- [WORK REQUIRED] Write out the whole listing below exactly, skipping each picture.

════════════════

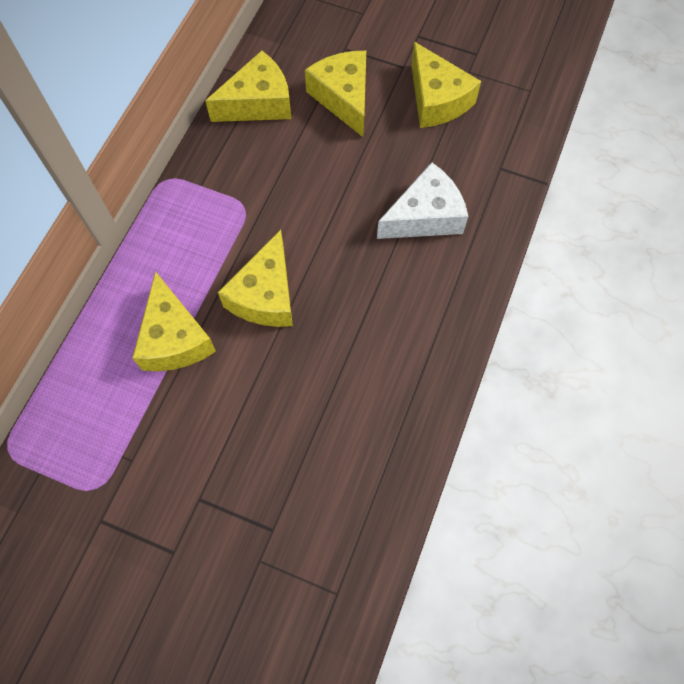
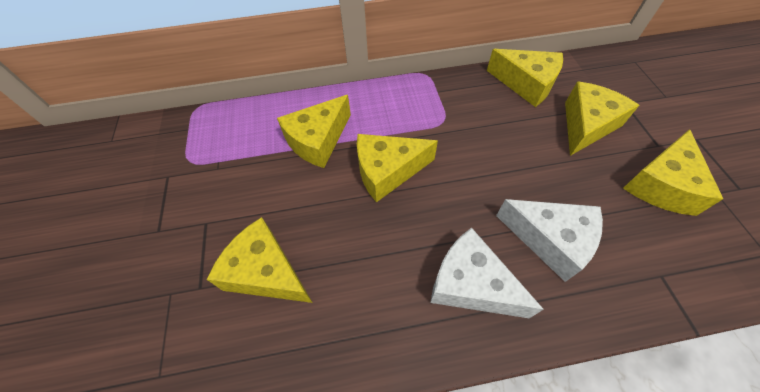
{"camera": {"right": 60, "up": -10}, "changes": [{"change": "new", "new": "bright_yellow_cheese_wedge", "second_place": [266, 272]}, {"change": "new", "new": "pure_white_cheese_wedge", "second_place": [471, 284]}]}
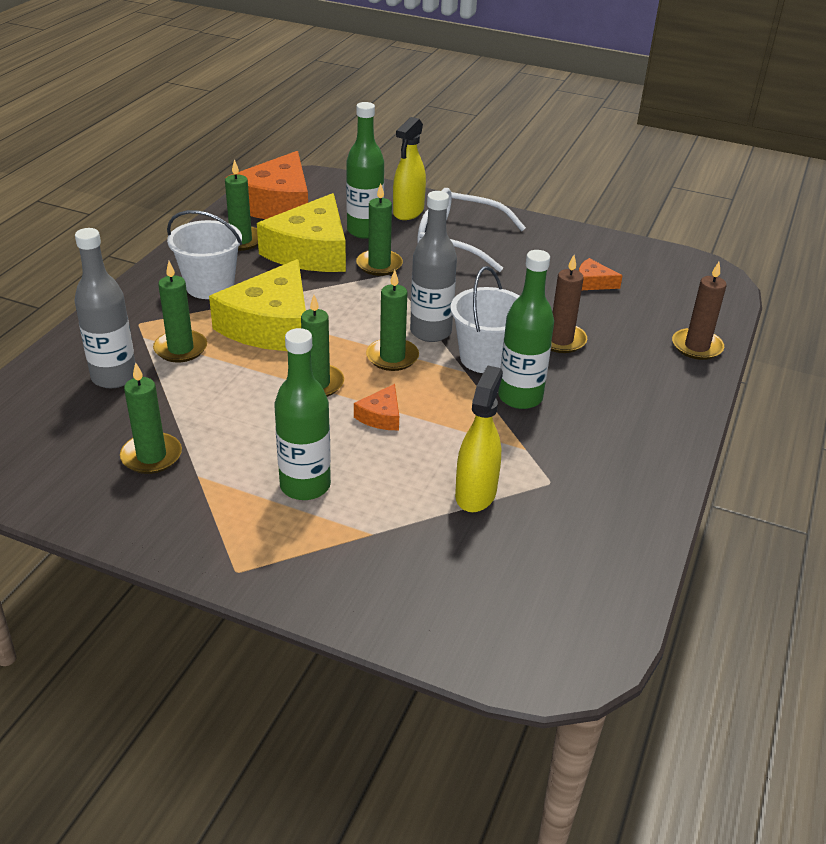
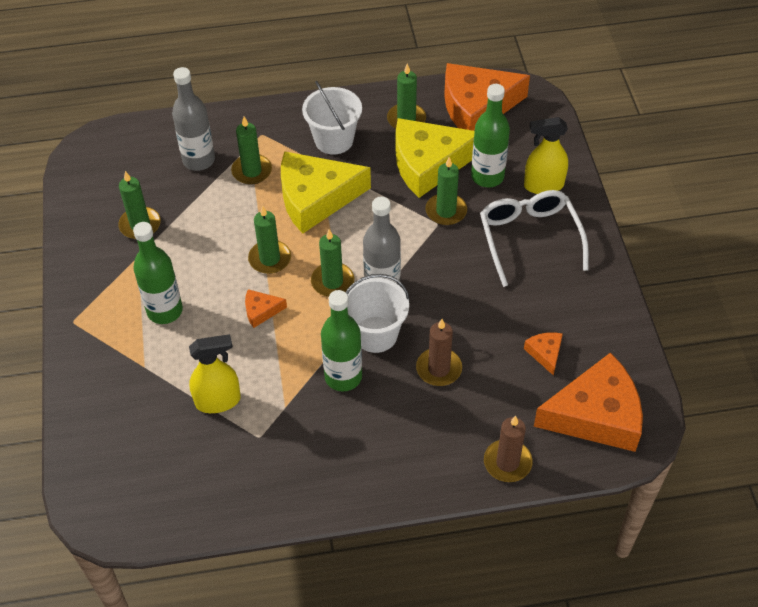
{"camera": {"right": 60, "up": 15}, "changes": [{"change": "new", "new": "orange_cheese_wedge", "second_place": [595, 414]}]}
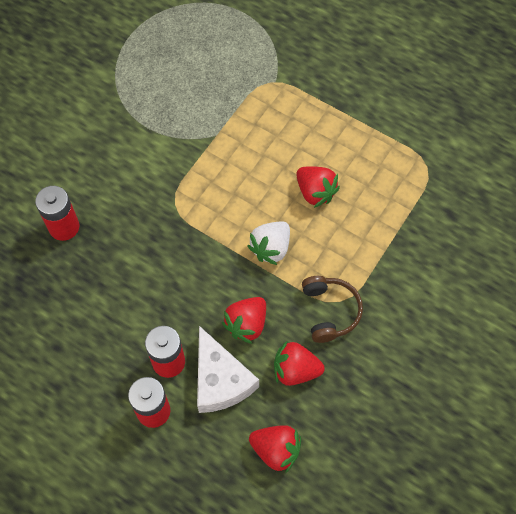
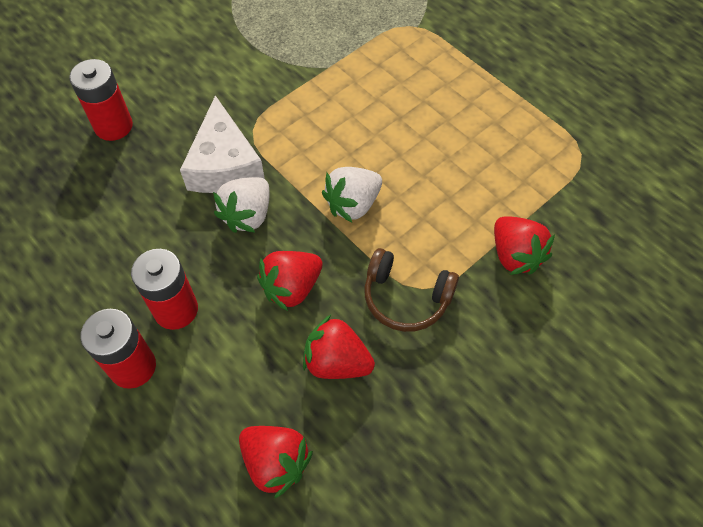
{"camera": {"right": 15, "up": -5}, "changes": [{"change": "shifted", "old": "pure_white_cheese_wedge", "first_place": [220, 380], "second_place": [224, 164]}, {"change": "new", "new": "pure_white_toy_strawberry", "second_place": [248, 215]}, {"change": "rotated", "old": "brown_headphones", "first_place": [330, 311], "second_place": [406, 298], "degrees": 105}, {"change": "shifted", "old": "crimson_toy_strawberry", "first_place": [315, 192], "second_place": [515, 255]}]}
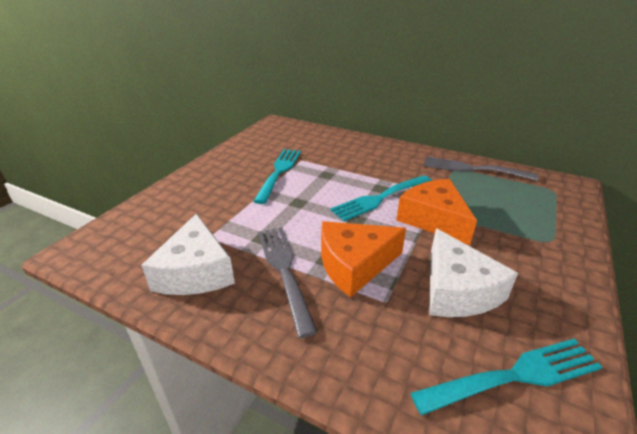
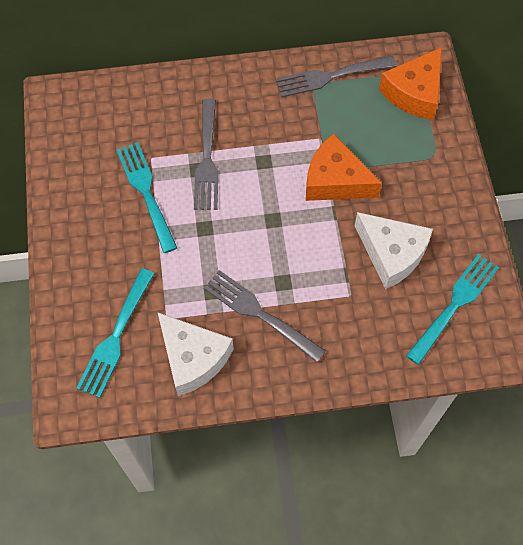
{"camera": {"right": -35, "up": 30}, "changes": [{"change": "shifted", "old": "turquoise_table_fork", "first_place": [380, 198], "second_place": [116, 335]}, {"change": "new", "new": "ash-grey_table_fork", "second_place": [206, 158]}, {"change": "shifted", "old": "orange_cheese_wedge", "first_place": [354, 265], "second_place": [414, 93]}]}
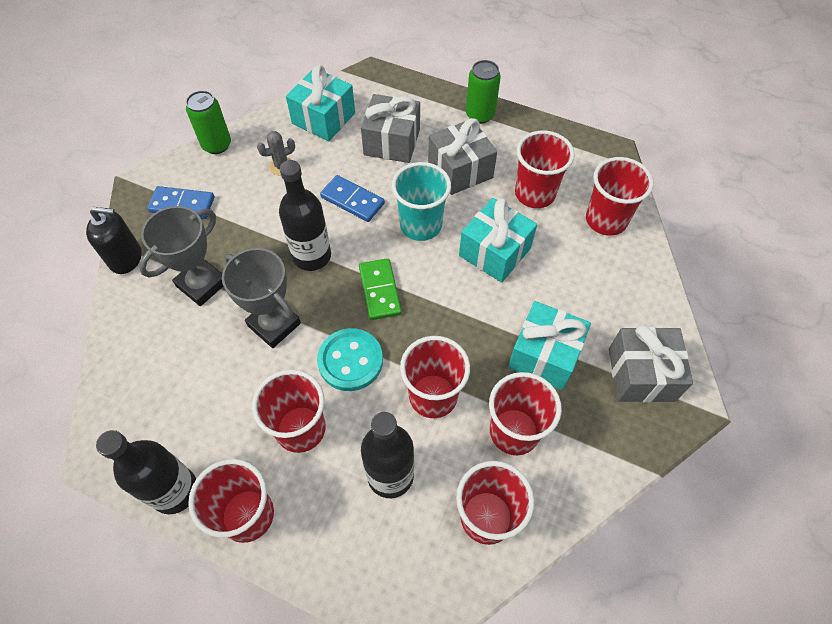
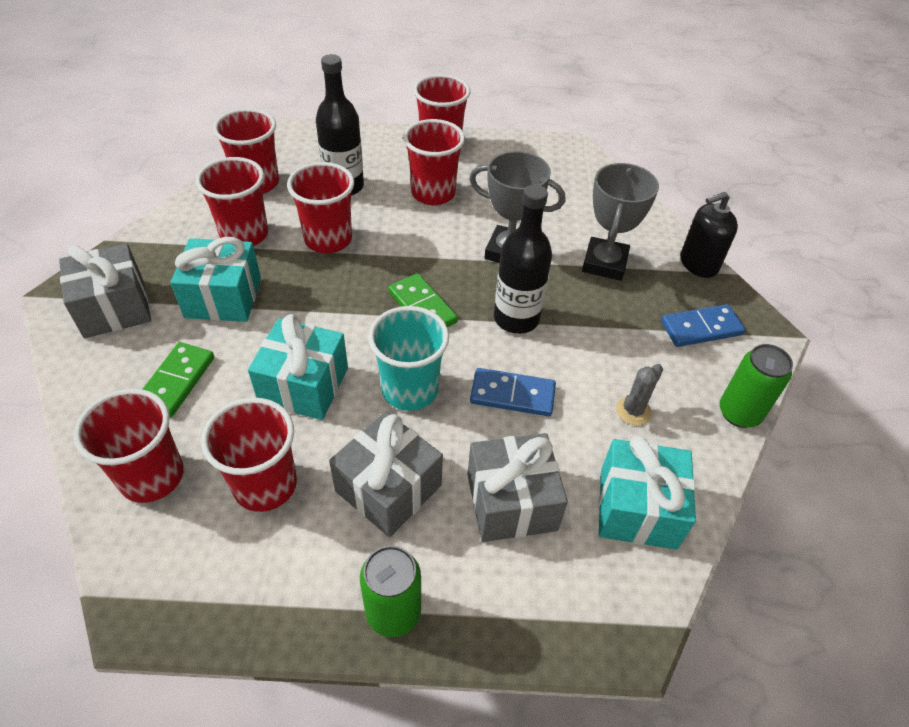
{"camera": {"right": 155, "up": -10}, "changes": [{"change": "new", "new": "leaf-green_domino", "second_place": [177, 381]}, {"change": "gone", "old": "ebony_drink_bottle", "first_place": [175, 491]}, {"change": "gone", "old": "turquoise_shirt_button", "first_place": [350, 361]}]}
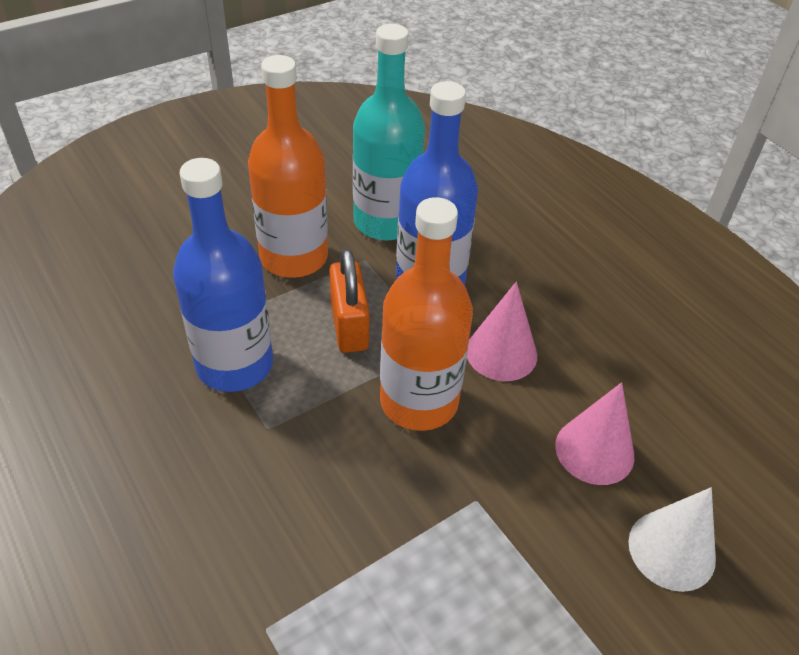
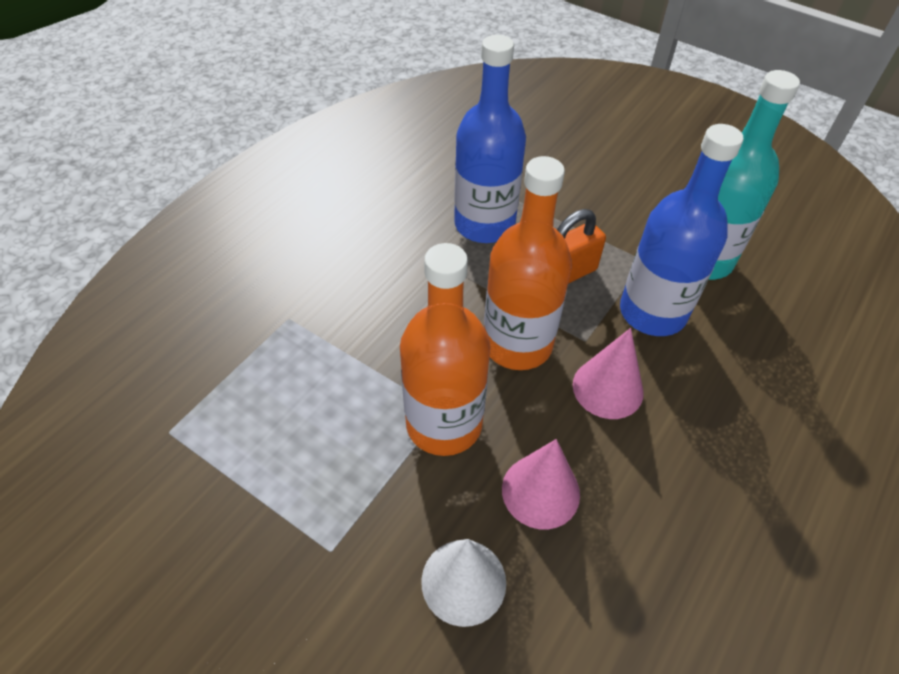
{"camera": {"right": 70, "up": 5}, "changes": [{"change": "shifted", "old": "orange_drink_bottle", "first_place": [294, 257], "second_place": [444, 424]}]}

════════════════

- [EXERCISE OUTPUT]
{"camera": {"right": 60, "up": -10}, "changes": [{"change": "new", "new": "bright_yellow_cheese_wedge", "second_place": [266, 272]}, {"change": "new", "new": "pure_white_cheese_wedge", "second_place": [471, 284]}]}
{"camera": {"right": 60, "up": 15}, "changes": [{"change": "new", "new": "orange_cheese_wedge", "second_place": [595, 414]}]}
{"camera": {"right": 15, "up": -5}, "changes": [{"change": "shifted", "old": "pure_white_cheese_wedge", "first_place": [220, 380], "second_place": [224, 164]}, {"change": "new", "new": "pure_white_toy_strawberry", "second_place": [248, 215]}, {"change": "rotated", "old": "brown_headphones", "first_place": [330, 311], "second_place": [406, 298], "degrees": 105}, {"change": "shifted", "old": "crimson_toy_strawberry", "first_place": [315, 192], "second_place": [515, 255]}]}
{"camera": {"right": -35, "up": 30}, "changes": [{"change": "shifted", "old": "turquoise_table_fork", "first_place": [380, 198], "second_place": [116, 335]}, {"change": "new", "new": "ash-grey_table_fork", "second_place": [206, 158]}, {"change": "shifted", "old": "orange_cheese_wedge", "first_place": [354, 265], "second_place": [414, 93]}]}
{"camera": {"right": 155, "up": -10}, "changes": [{"change": "new", "new": "leaf-green_domino", "second_place": [177, 381]}, {"change": "gone", "old": "ebony_drink_bottle", "first_place": [175, 491]}, {"change": "gone", "old": "turquoise_shirt_button", "first_place": [350, 361]}]}
{"camera": {"right": 70, "up": 5}, "changes": [{"change": "shifted", "old": "orange_drink_bottle", "first_place": [294, 257], "second_place": [444, 424]}]}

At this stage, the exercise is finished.